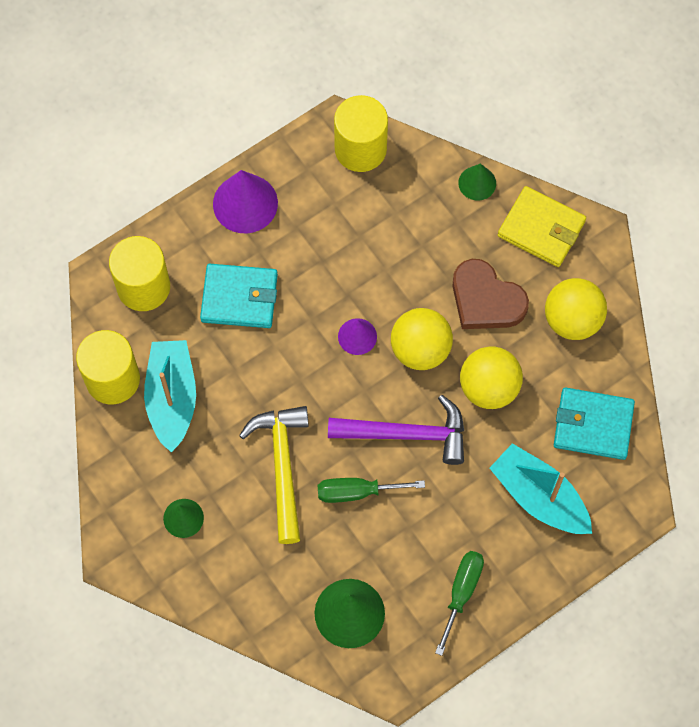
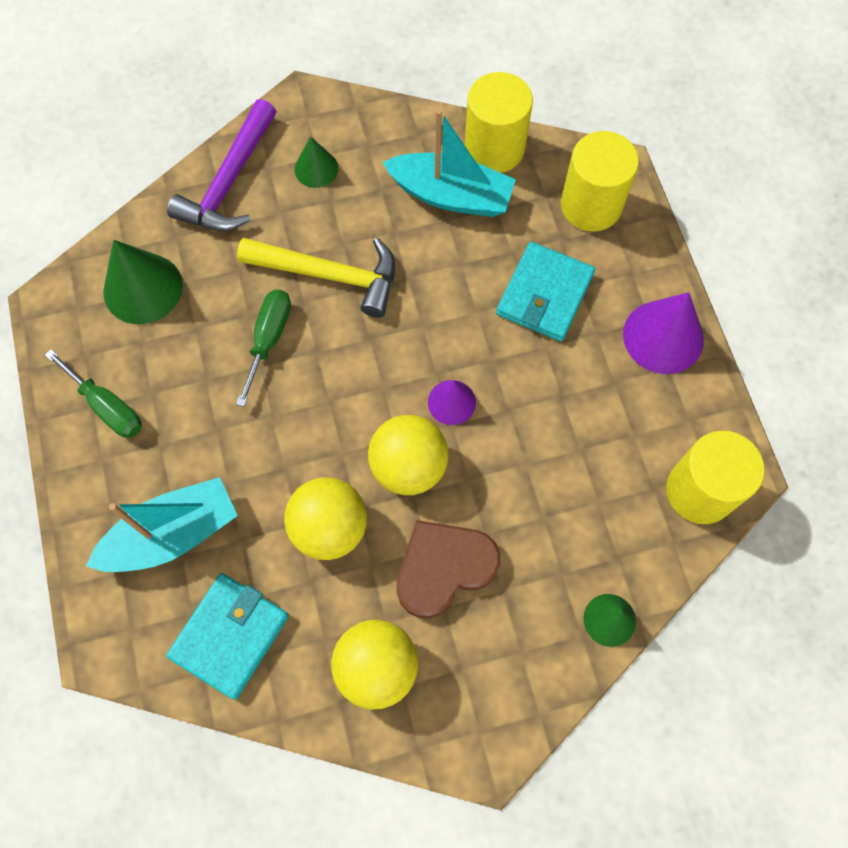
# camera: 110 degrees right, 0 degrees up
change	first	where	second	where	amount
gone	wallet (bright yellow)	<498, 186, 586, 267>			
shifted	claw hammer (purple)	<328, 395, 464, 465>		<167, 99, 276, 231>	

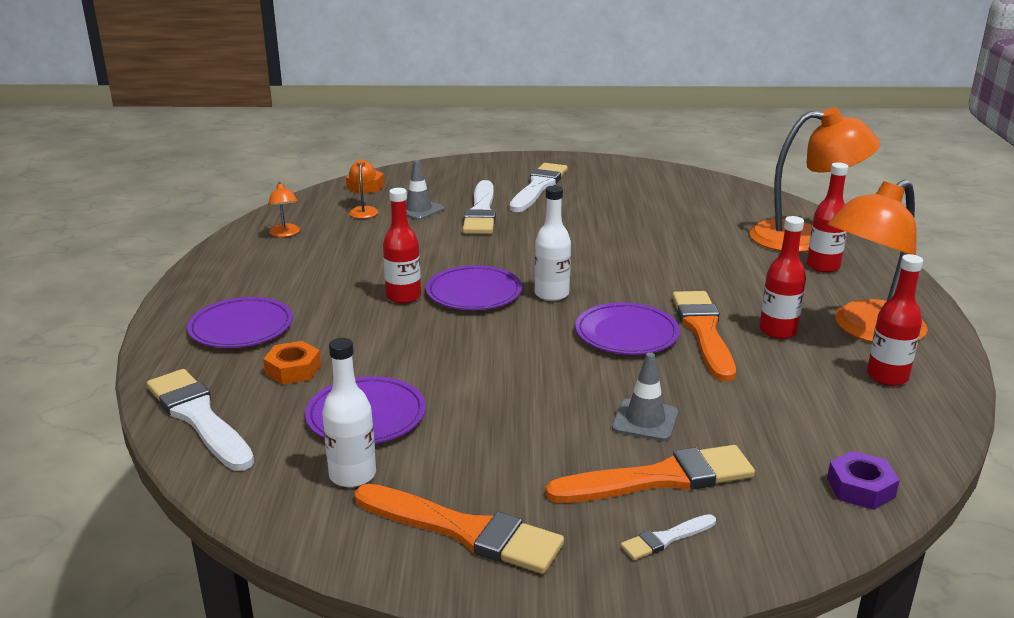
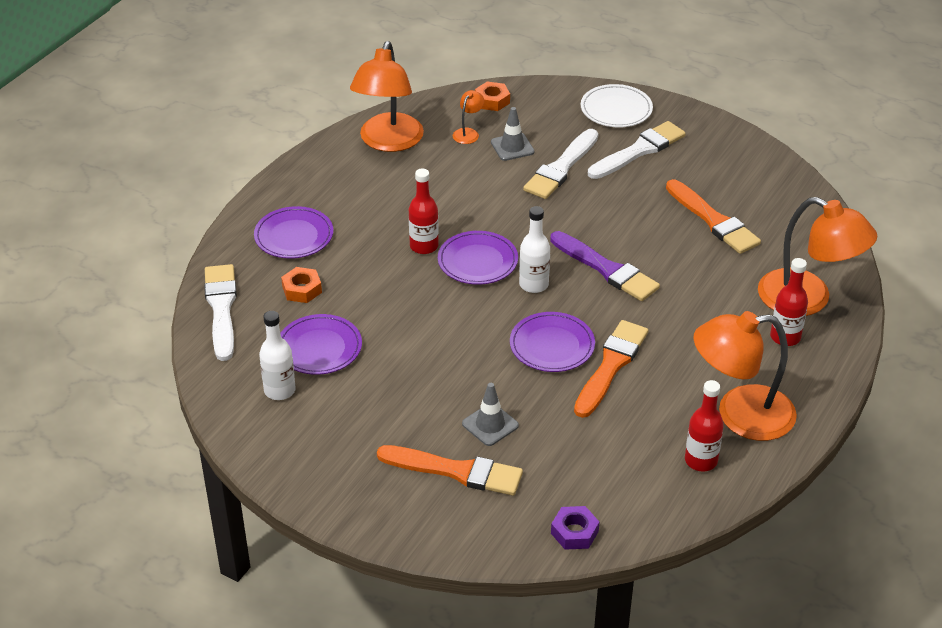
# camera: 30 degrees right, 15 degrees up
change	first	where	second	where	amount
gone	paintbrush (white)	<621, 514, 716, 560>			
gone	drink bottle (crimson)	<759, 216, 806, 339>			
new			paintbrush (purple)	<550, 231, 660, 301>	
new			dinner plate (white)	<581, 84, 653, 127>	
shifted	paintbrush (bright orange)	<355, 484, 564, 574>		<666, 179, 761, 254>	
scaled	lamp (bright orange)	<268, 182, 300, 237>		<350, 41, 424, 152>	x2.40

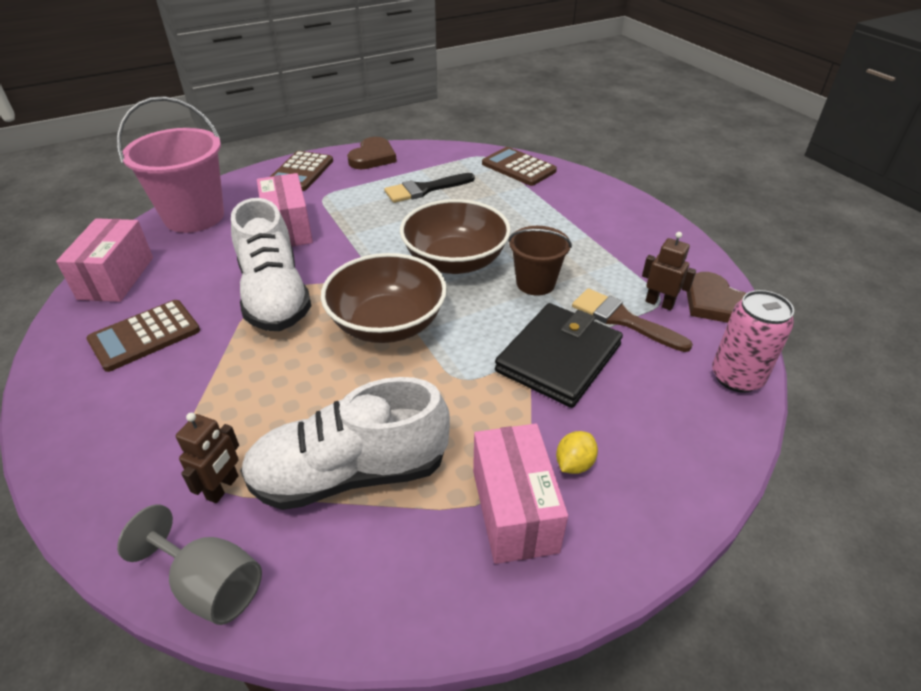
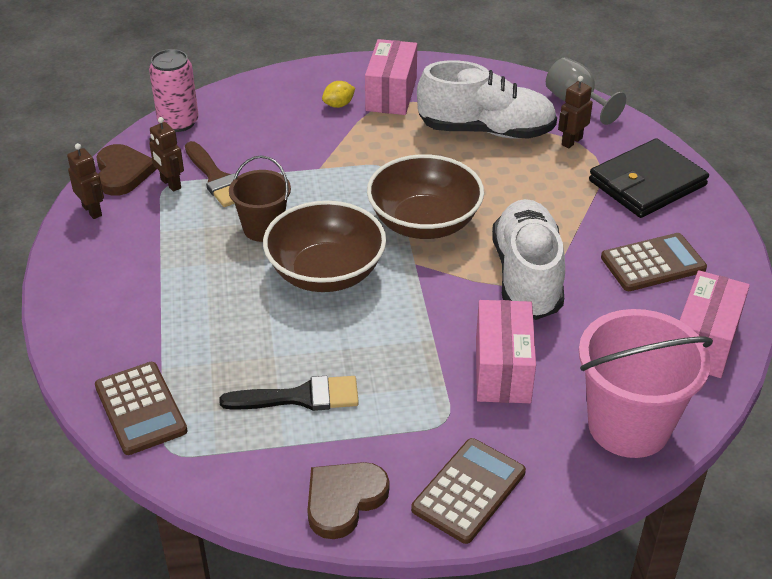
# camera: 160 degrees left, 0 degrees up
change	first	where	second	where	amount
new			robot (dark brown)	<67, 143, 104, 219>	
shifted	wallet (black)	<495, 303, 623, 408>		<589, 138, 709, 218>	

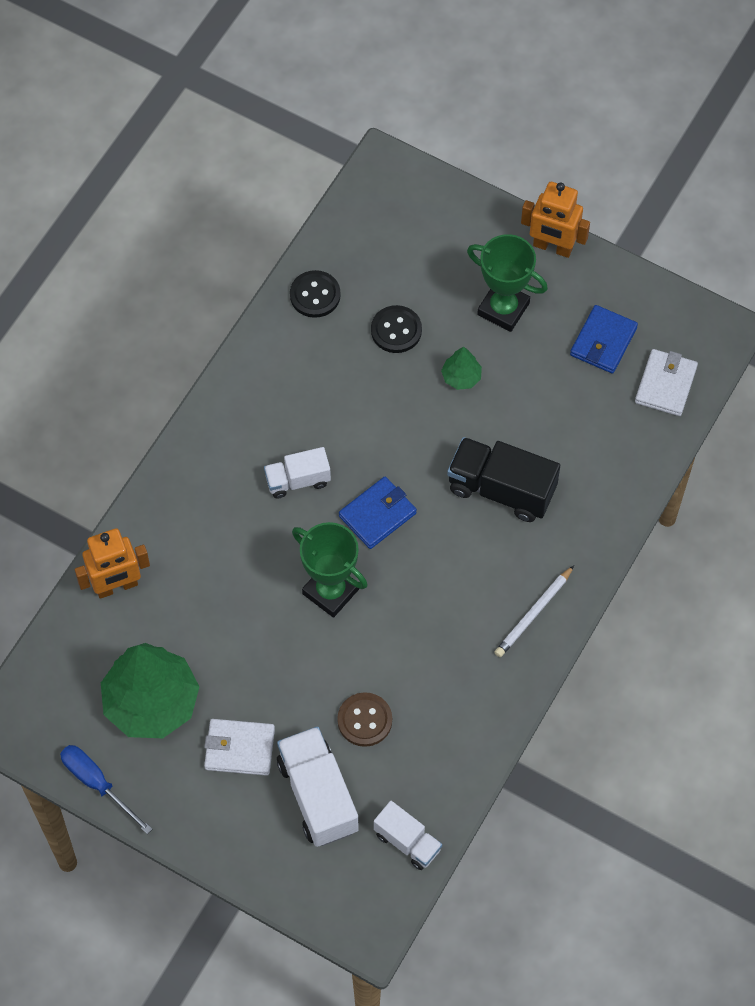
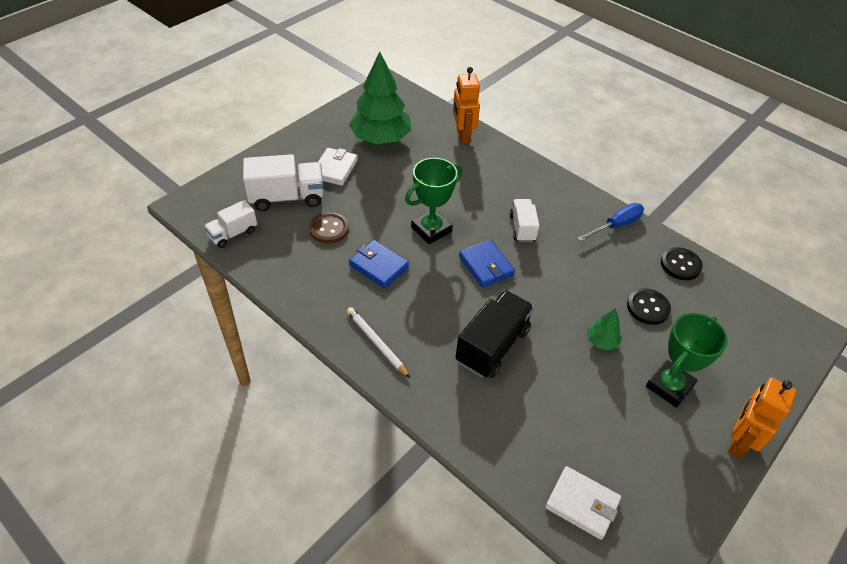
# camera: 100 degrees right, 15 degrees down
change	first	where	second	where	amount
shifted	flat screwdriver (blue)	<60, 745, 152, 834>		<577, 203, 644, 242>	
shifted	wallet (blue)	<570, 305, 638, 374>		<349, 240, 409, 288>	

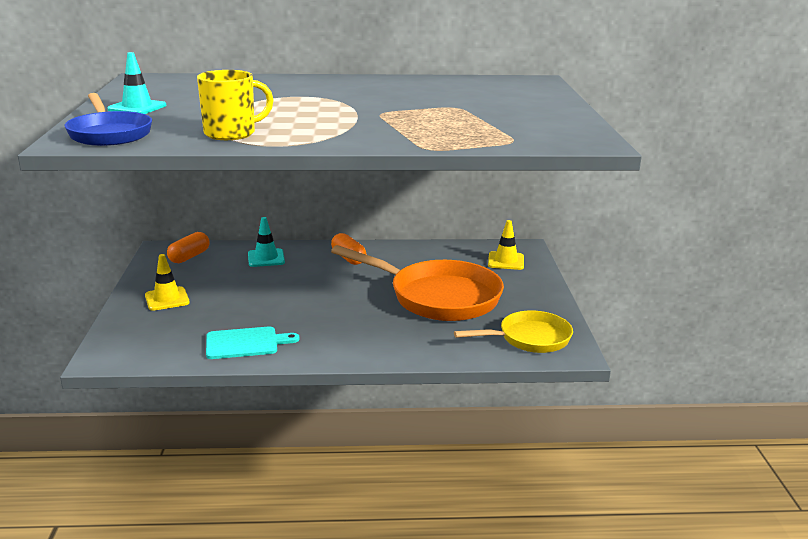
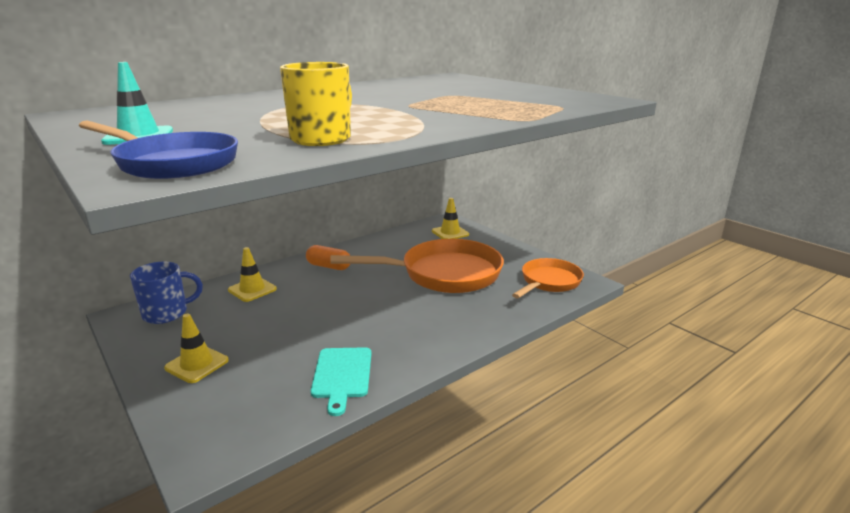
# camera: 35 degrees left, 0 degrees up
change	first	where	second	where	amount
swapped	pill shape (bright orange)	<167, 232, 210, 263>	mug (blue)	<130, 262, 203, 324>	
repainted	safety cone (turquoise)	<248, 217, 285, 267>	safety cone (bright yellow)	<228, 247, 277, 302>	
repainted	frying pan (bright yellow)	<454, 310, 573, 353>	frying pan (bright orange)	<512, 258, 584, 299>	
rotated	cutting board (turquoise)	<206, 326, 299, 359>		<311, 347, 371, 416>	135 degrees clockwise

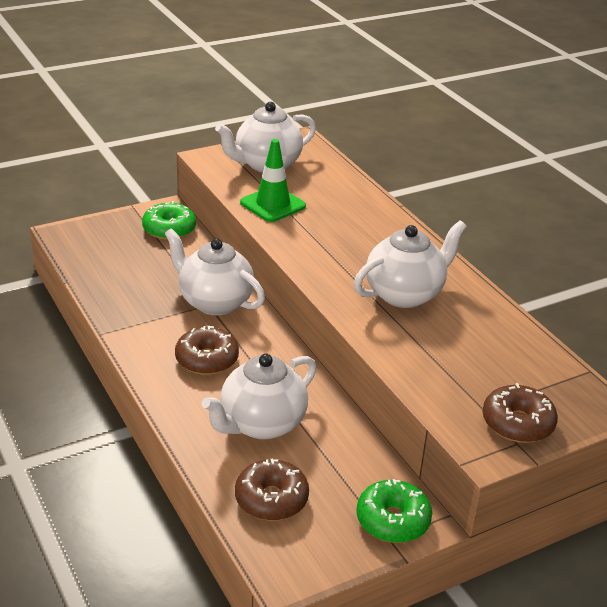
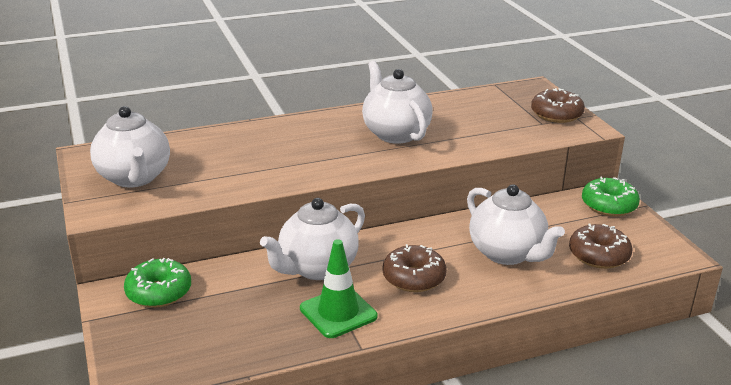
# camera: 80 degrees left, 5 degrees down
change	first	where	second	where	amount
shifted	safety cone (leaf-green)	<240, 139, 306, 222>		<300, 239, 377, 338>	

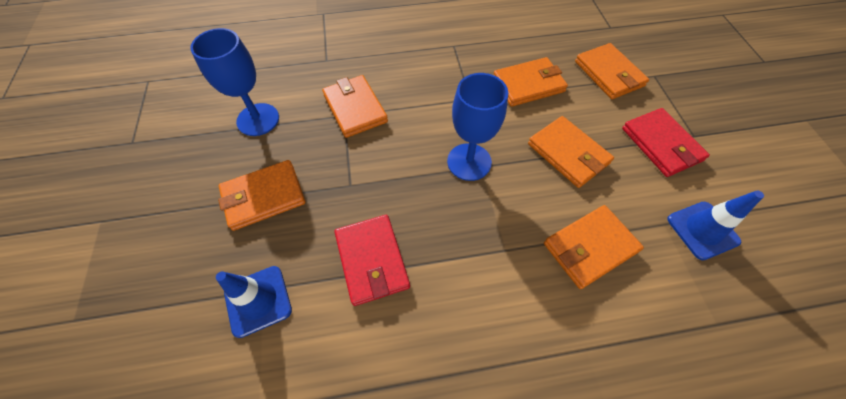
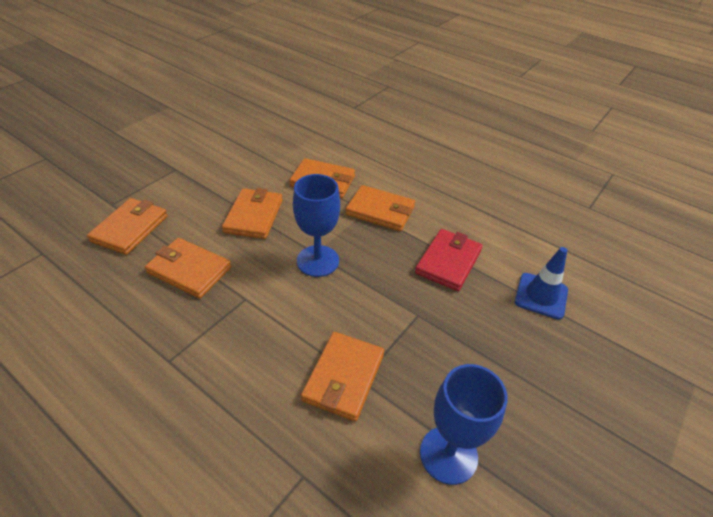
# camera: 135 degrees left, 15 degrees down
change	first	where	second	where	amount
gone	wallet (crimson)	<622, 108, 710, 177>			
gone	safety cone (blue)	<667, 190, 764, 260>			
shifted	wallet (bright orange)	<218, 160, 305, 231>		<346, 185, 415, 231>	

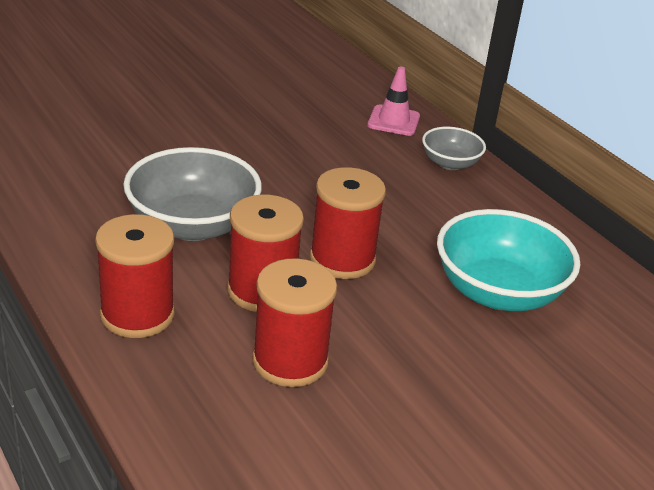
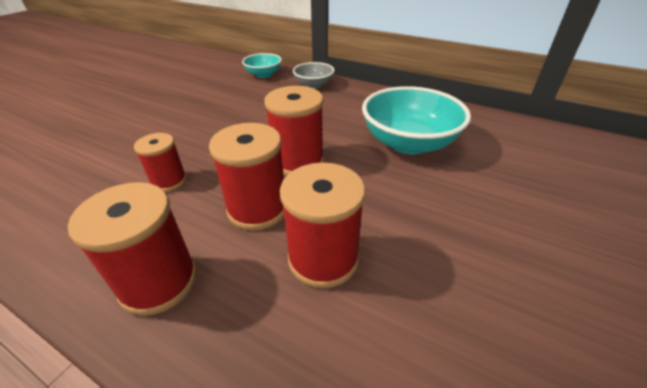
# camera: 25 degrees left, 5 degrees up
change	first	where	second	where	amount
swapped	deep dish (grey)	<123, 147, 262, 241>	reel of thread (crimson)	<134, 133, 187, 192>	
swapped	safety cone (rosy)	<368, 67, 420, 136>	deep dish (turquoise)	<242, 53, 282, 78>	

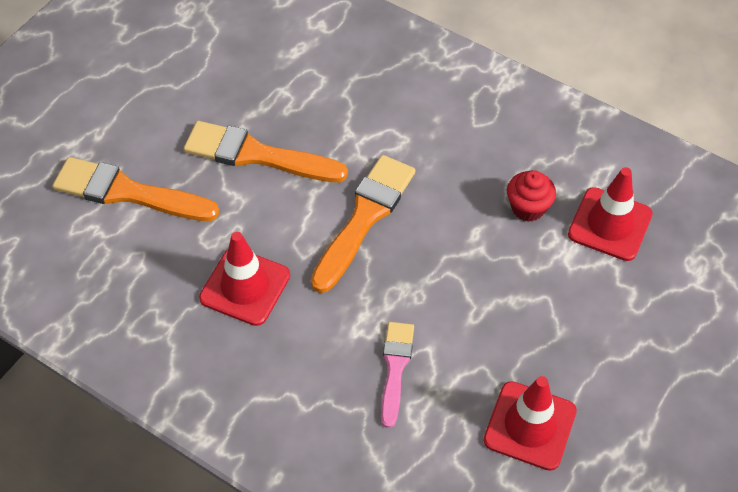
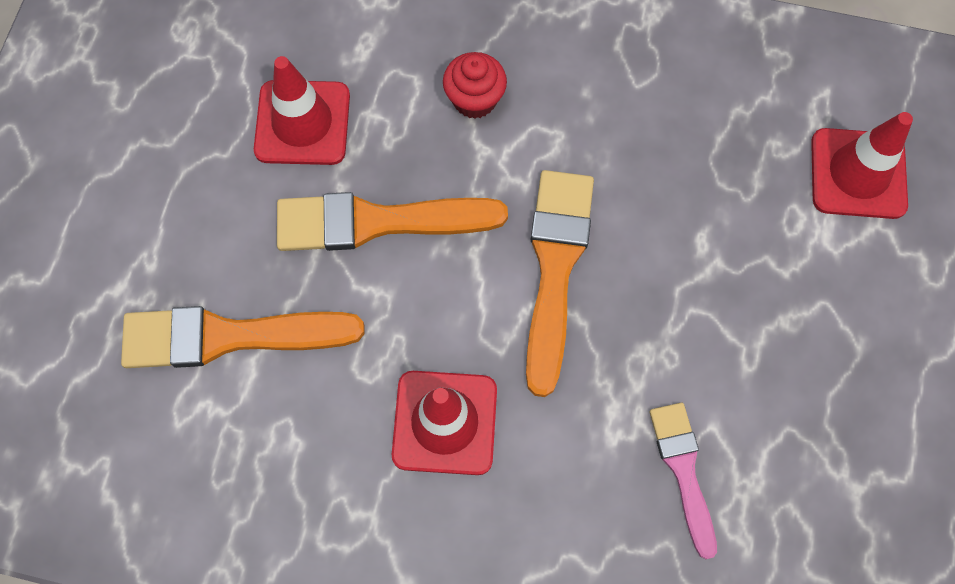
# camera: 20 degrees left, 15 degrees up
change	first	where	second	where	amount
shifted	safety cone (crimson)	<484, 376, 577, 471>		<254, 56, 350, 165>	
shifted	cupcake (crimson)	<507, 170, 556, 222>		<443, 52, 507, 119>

_WHAT YOU NEED TO DO_
Without changing a word, restate the listing above; the pictures stay out.

_ANSWER SPACE_
# camera: 110 degrees right, 0 degrees up
change	first	where	second	where	amount
gone	wallet (bright yellow)	<498, 186, 586, 267>			
shifted	claw hammer (purple)	<328, 395, 464, 465>		<167, 99, 276, 231>	

# camera: 30 degrees right, 15 degrees up
change	first	where	second	where	amount
gone	paintbrush (white)	<621, 514, 716, 560>			
gone	drink bottle (crimson)	<759, 216, 806, 339>			
new			paintbrush (purple)	<550, 231, 660, 301>	
new			dinner plate (white)	<581, 84, 653, 127>	
shifted	paintbrush (bright orange)	<355, 484, 564, 574>		<666, 179, 761, 254>	
scaled	lamp (bright orange)	<268, 182, 300, 237>		<350, 41, 424, 152>	x2.40

# camera: 160 degrees left, 0 degrees up
change	first	where	second	where	amount
new			robot (dark brown)	<67, 143, 104, 219>	
shifted	wallet (black)	<495, 303, 623, 408>		<589, 138, 709, 218>	

# camera: 100 degrees right, 15 degrees down
change	first	where	second	where	amount
shifted	flat screwdriver (blue)	<60, 745, 152, 834>		<577, 203, 644, 242>	
shifted	wallet (blue)	<570, 305, 638, 374>		<349, 240, 409, 288>	

# camera: 35 degrees left, 0 degrees up
change	first	where	second	where	amount
swapped	pill shape (bright orange)	<167, 232, 210, 263>	mug (blue)	<130, 262, 203, 324>	
repainted	safety cone (turquoise)	<248, 217, 285, 267>	safety cone (bright yellow)	<228, 247, 277, 302>	
repainted	frying pan (bright yellow)	<454, 310, 573, 353>	frying pan (bright orange)	<512, 258, 584, 299>	
rotated	cutting board (turquoise)	<206, 326, 299, 359>		<311, 347, 371, 416>	135 degrees clockwise

# camera: 80 degrees left, 5 degrees down
change	first	where	second	where	amount
shifted	safety cone (leaf-green)	<240, 139, 306, 222>		<300, 239, 377, 338>	

# camera: 135 degrees left, 15 degrees down
change	first	where	second	where	amount
gone	wallet (crimson)	<622, 108, 710, 177>			
gone	safety cone (blue)	<667, 190, 764, 260>			
shifted	wallet (bright orange)	<218, 160, 305, 231>		<346, 185, 415, 231>	

# camera: 25 degrees left, 5 degrees up
change	first	where	second	where	amount
swapped	deep dish (grey)	<123, 147, 262, 241>	reel of thread (crimson)	<134, 133, 187, 192>	
swapped	safety cone (rosy)	<368, 67, 420, 136>	deep dish (turquoise)	<242, 53, 282, 78>	

# camera: 20 degrees left, 15 degrees up
change	first	where	second	where	amount
shifted	safety cone (crimson)	<484, 376, 577, 471>		<254, 56, 350, 165>	
shifted	cupcake (crimson)	<507, 170, 556, 222>		<443, 52, 507, 119>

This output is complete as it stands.